Begin at the line containing "payroll.log: [70,285,94,317] ->" in the entries below and end at the line containing "Course: [152,311,198,357] ->"; transcribe that range exactly and nothing outside it.

_ _ _

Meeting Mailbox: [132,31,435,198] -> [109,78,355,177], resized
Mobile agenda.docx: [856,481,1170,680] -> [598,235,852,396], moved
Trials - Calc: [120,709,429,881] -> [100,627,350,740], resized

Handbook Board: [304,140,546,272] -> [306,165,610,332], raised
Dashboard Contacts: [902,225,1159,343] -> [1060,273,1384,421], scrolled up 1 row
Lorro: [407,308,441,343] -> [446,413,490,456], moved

_ _ _

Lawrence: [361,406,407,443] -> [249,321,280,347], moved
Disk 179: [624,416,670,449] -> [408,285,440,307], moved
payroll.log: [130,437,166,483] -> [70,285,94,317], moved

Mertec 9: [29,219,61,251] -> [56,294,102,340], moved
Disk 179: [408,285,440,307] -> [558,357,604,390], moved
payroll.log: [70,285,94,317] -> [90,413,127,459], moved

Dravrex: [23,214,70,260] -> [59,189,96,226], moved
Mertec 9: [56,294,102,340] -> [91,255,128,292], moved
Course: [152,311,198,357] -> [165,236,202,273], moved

_ _ _

**RESPONSE TO THE TASK:**
payroll.log: [70,285,94,317] -> [90,413,127,459], moved

Dravrex: [23,214,70,260] -> [59,189,96,226], moved
Mertec 9: [56,294,102,340] -> [91,255,128,292], moved
Course: [152,311,198,357] -> [165,236,202,273], moved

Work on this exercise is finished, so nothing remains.